** Exercise input follows **

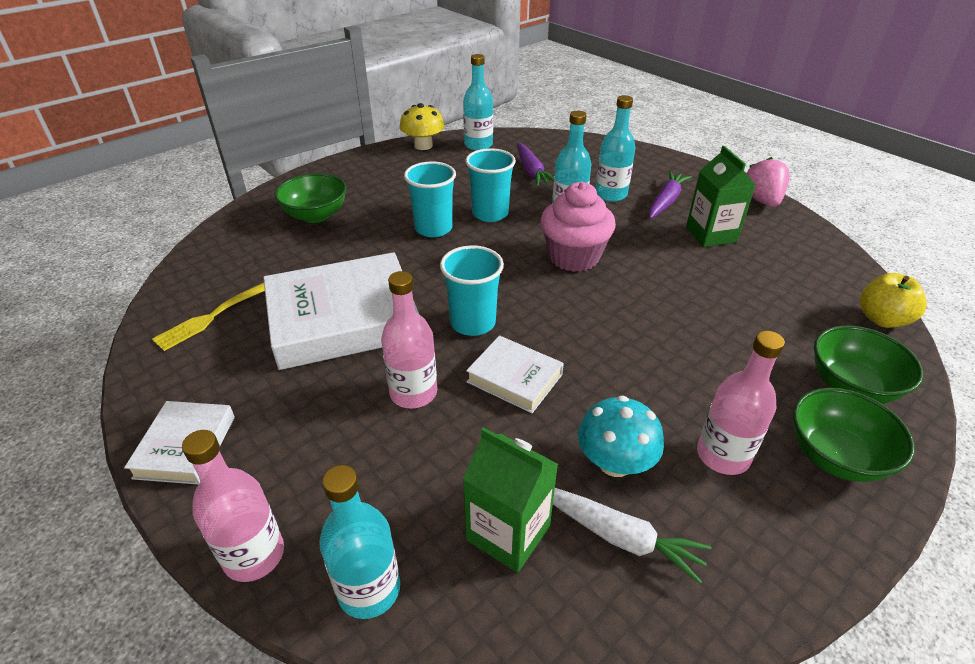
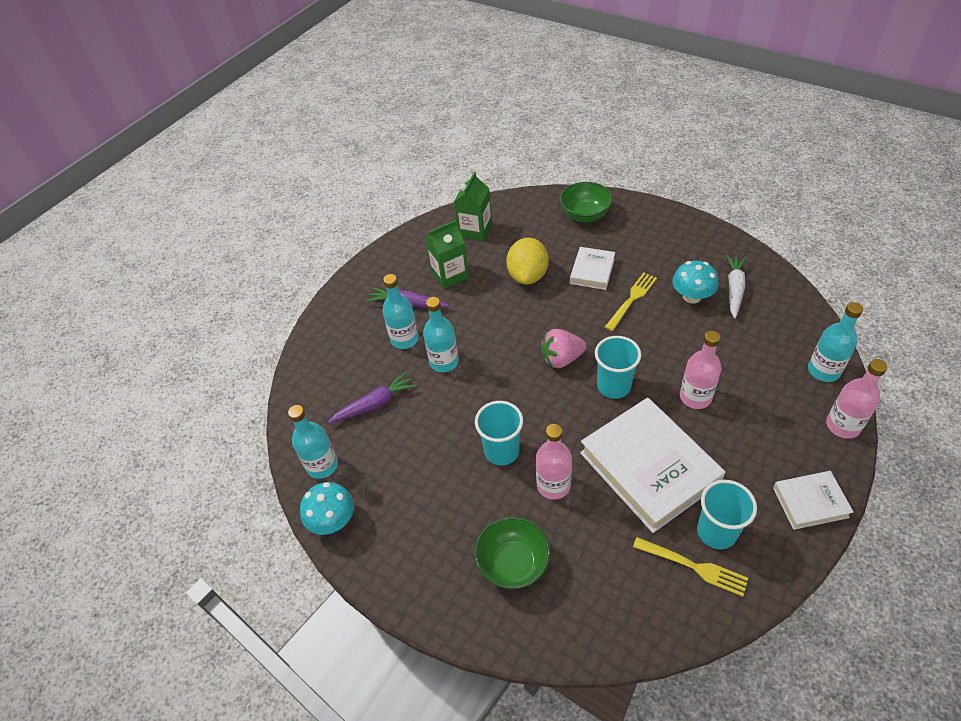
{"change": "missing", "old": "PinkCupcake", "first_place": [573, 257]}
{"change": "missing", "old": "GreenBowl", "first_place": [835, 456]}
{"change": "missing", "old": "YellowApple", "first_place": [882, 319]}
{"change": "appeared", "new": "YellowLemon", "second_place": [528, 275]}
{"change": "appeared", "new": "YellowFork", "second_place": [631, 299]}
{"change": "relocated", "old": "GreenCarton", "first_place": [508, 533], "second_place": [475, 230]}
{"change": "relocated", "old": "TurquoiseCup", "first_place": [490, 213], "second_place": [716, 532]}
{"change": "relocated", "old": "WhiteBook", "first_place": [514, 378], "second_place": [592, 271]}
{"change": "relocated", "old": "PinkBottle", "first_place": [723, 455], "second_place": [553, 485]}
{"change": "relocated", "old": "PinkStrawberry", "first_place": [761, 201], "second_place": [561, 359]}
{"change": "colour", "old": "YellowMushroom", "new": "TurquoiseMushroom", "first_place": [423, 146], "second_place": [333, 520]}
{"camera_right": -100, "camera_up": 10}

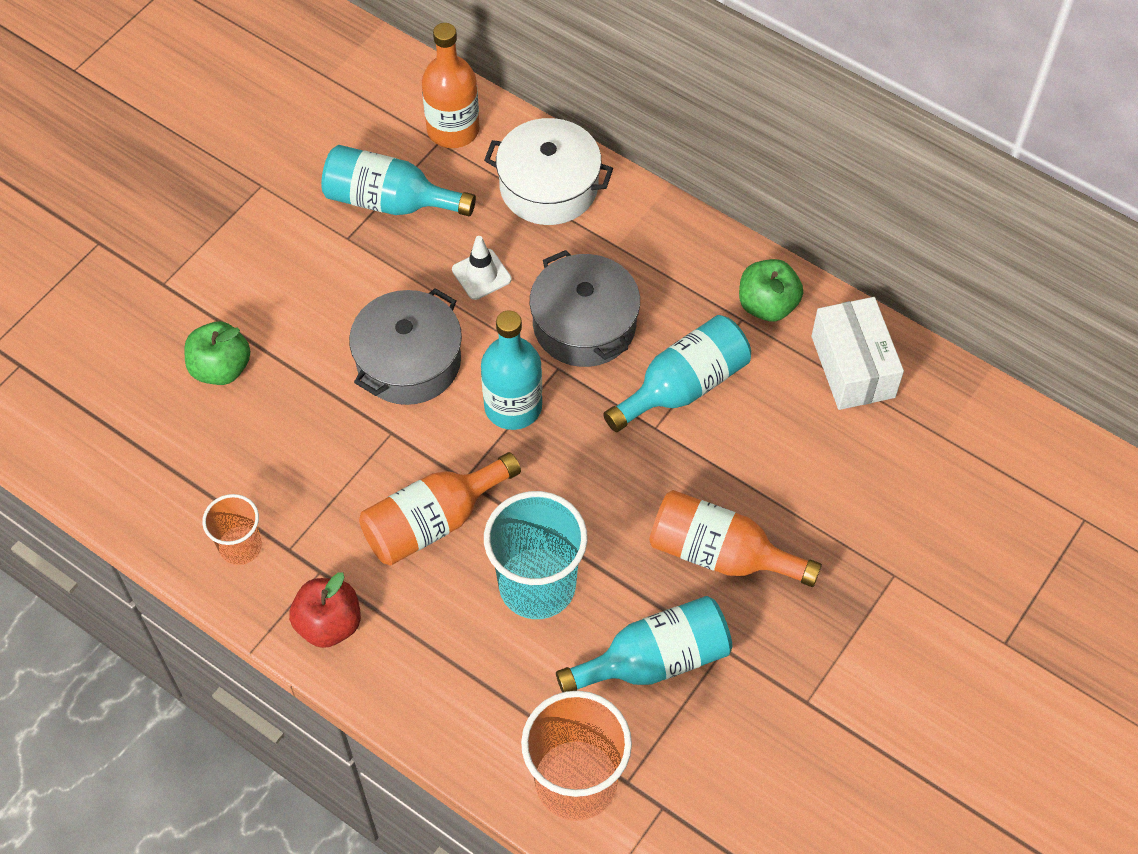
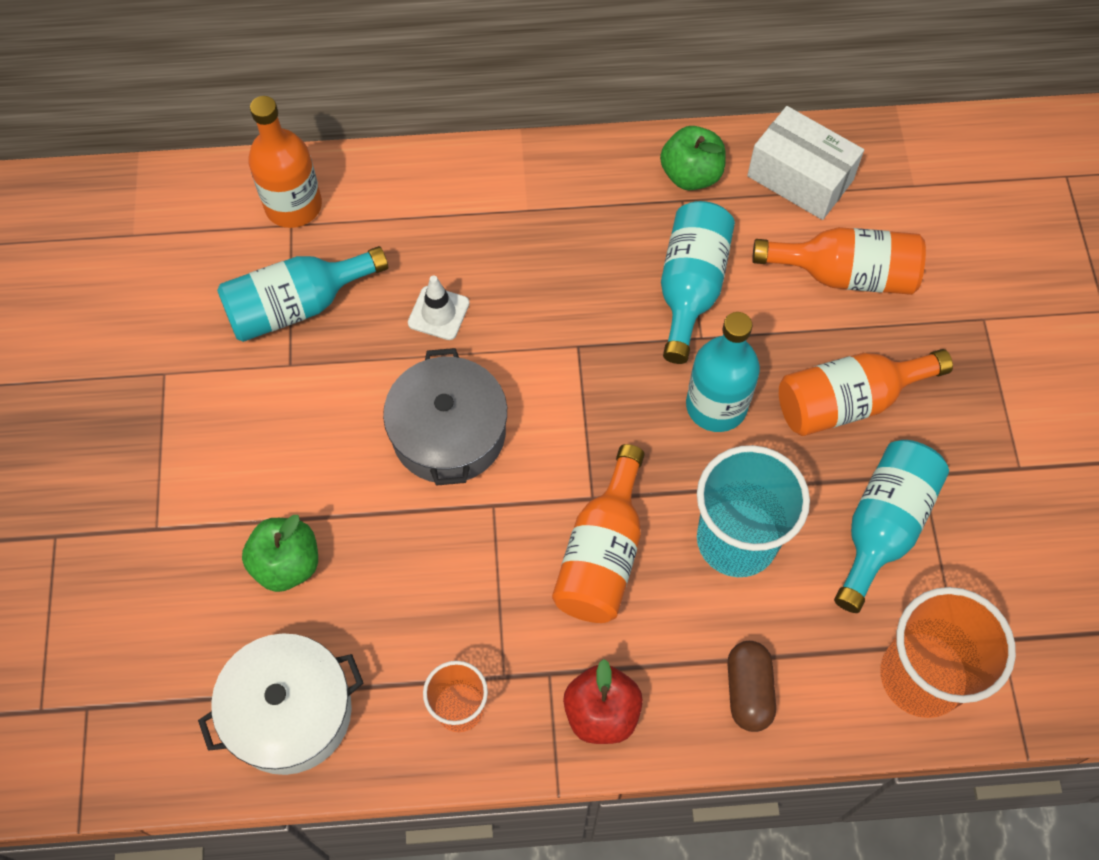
{"change": "missing", "old": "GreyPot", "first_place": [584, 324]}
{"change": "appeared", "new": "BrownCapsule", "second_place": [748, 691]}
{"change": "appeared", "new": "OrangeBottle", "second_place": [845, 274]}
{"change": "relocated", "old": "TurquoiseBottle", "first_place": [513, 406], "second_place": [716, 405]}
{"change": "relocated", "old": "WhitePot", "first_place": [549, 186], "second_place": [289, 712]}
{"camera_right": -40, "camera_up": 5}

** End of Exercise input **

■ The task
Pictures aside, repeat each entry in full and without change.

■ Final answer
{"change": "missing", "old": "PinkCupcake", "first_place": [573, 257]}
{"change": "missing", "old": "GreenBowl", "first_place": [835, 456]}
{"change": "missing", "old": "YellowApple", "first_place": [882, 319]}
{"change": "appeared", "new": "YellowLemon", "second_place": [528, 275]}
{"change": "appeared", "new": "YellowFork", "second_place": [631, 299]}
{"change": "relocated", "old": "GreenCarton", "first_place": [508, 533], "second_place": [475, 230]}
{"change": "relocated", "old": "TurquoiseCup", "first_place": [490, 213], "second_place": [716, 532]}
{"change": "relocated", "old": "WhiteBook", "first_place": [514, 378], "second_place": [592, 271]}
{"change": "relocated", "old": "PinkBottle", "first_place": [723, 455], "second_place": [553, 485]}
{"change": "relocated", "old": "PinkStrawberry", "first_place": [761, 201], "second_place": [561, 359]}
{"change": "colour", "old": "YellowMushroom", "new": "TurquoiseMushroom", "first_place": [423, 146], "second_place": [333, 520]}
{"camera_right": -100, "camera_up": 10}

{"change": "missing", "old": "GreyPot", "first_place": [584, 324]}
{"change": "appeared", "new": "BrownCapsule", "second_place": [748, 691]}
{"change": "appeared", "new": "OrangeBottle", "second_place": [845, 274]}
{"change": "relocated", "old": "TurquoiseBottle", "first_place": [513, 406], "second_place": [716, 405]}
{"change": "relocated", "old": "WhitePot", "first_place": [549, 186], "second_place": [289, 712]}
{"camera_right": -40, "camera_up": 5}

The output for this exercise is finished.